Word for word, copy the lines from the one with "106, 436, 150>" to the last line of the data below, counting both, and keep every picture out.

+ + + + +

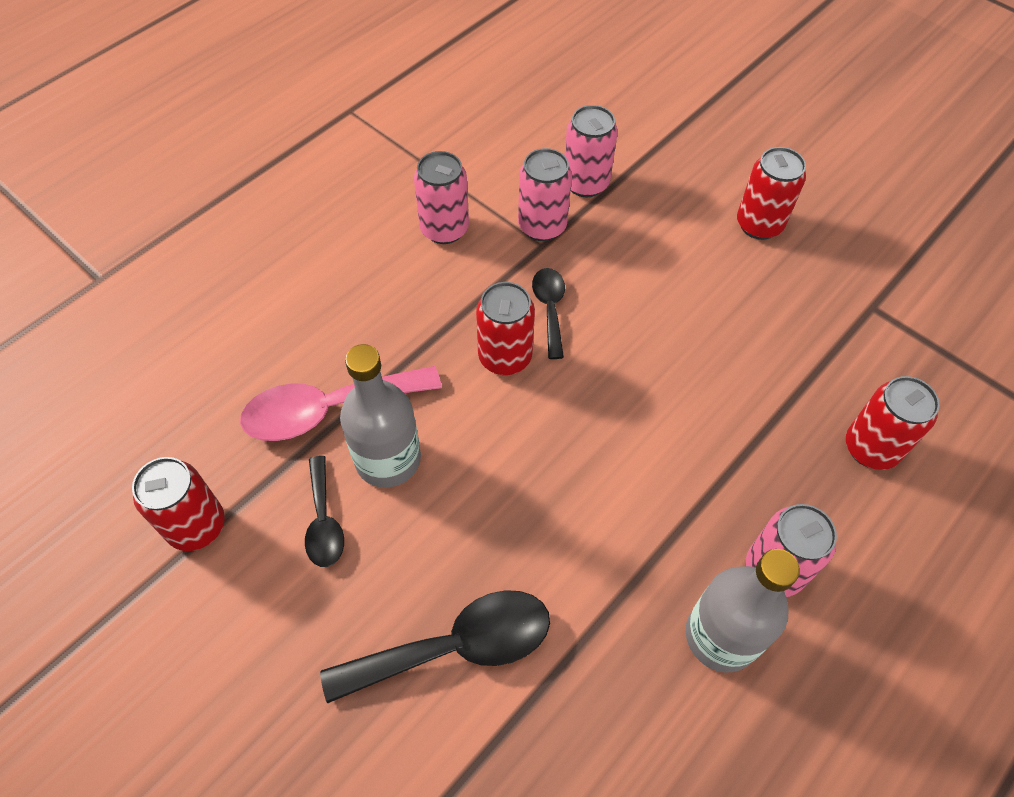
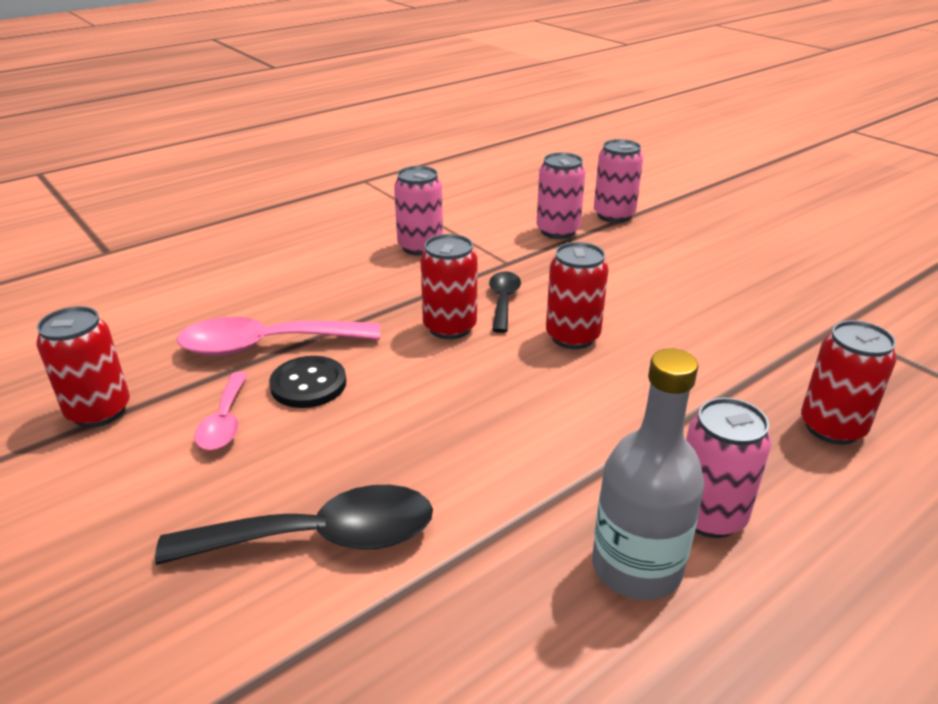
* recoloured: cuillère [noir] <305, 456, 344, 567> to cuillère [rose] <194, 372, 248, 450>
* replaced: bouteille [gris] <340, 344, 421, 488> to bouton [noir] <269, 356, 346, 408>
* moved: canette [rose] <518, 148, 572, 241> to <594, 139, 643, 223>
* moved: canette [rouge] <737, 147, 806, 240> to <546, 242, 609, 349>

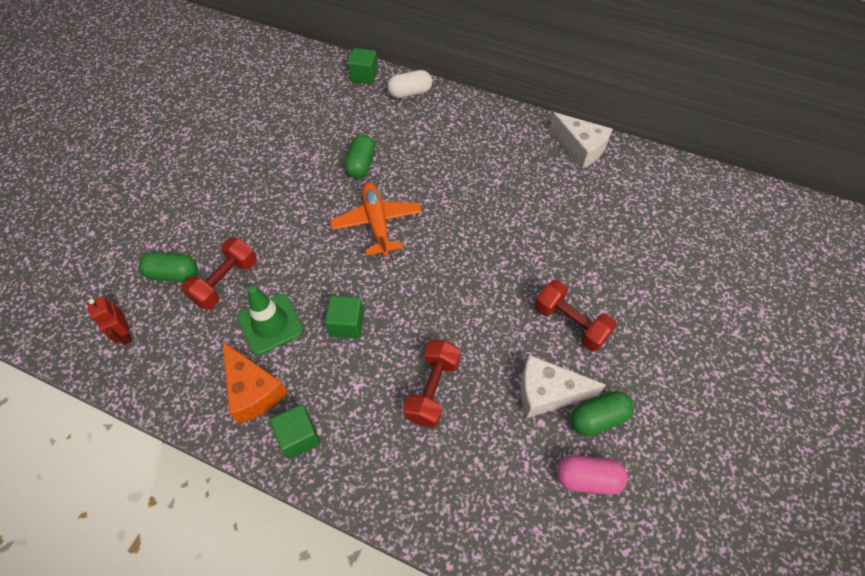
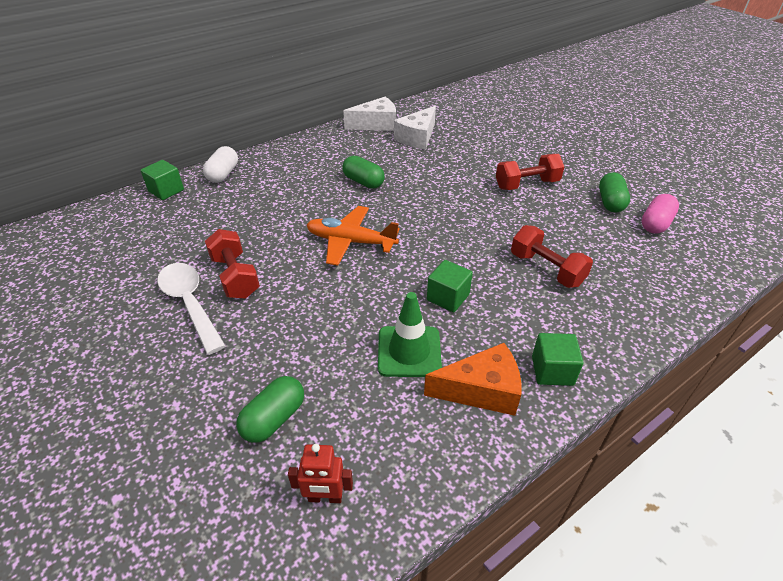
* moved: haltère [rouge] <181, 238, 257, 310> to <205, 229, 260, 299>
* moved: gélule [vert] <344, 135, 375, 178> to <343, 156, 385, 189>
* moved: fromage [blanc] <521, 355, 606, 418> to <394, 106, 436, 150>
* added: cuillère [blanc] <157, 263, 226, 355>

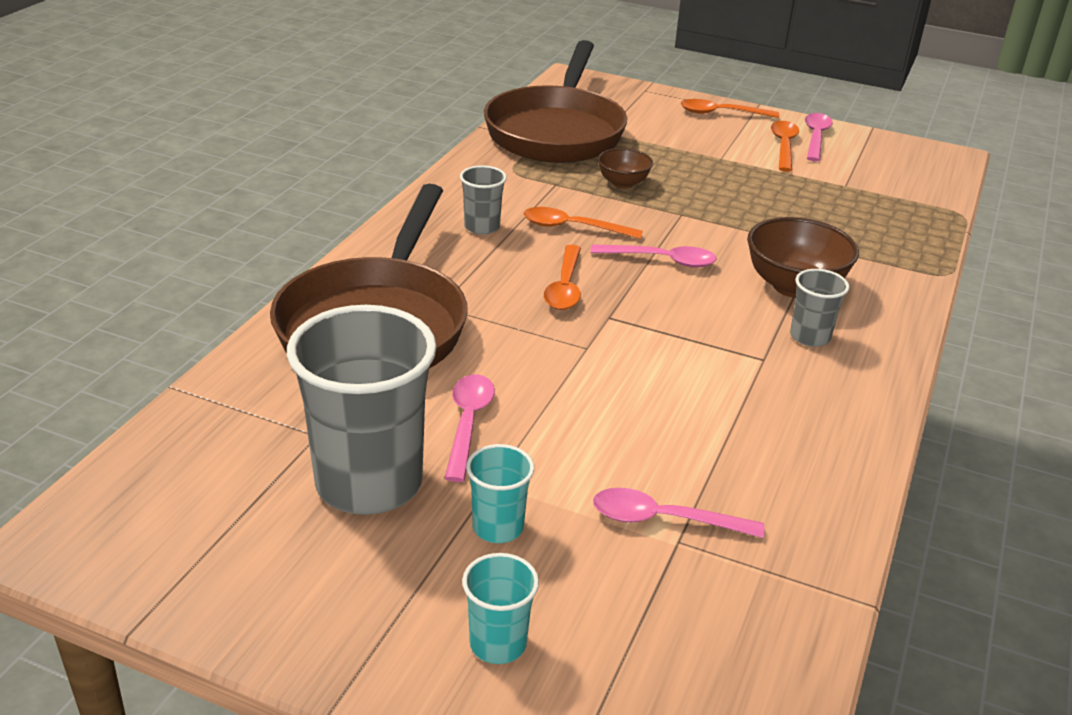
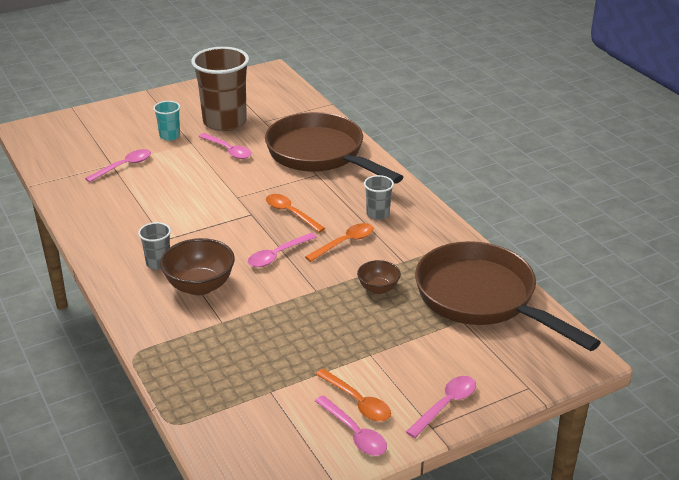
* recoloured: gobelet [gris] <287, 305, 437, 515> to gobelet [marron] <191, 47, 249, 131>
* removed: gobelet [turquoise] <462, 553, 539, 664>
* recoloured: cuillère [orange] <680, 99, 779, 118> to cuillère [rose] <406, 376, 476, 438>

+ + + + +

__EXERCISE SOLUTION__.
* moved: fromage [blanc] <521, 355, 606, 418> to <394, 106, 436, 150>
* added: cuillère [blanc] <157, 263, 226, 355>

* recoloured: gobelet [gris] <287, 305, 437, 515> to gobelet [marron] <191, 47, 249, 131>
* removed: gobelet [turquoise] <462, 553, 539, 664>
* recoloured: cuillère [orange] <680, 99, 779, 118> to cuillère [rose] <406, 376, 476, 438>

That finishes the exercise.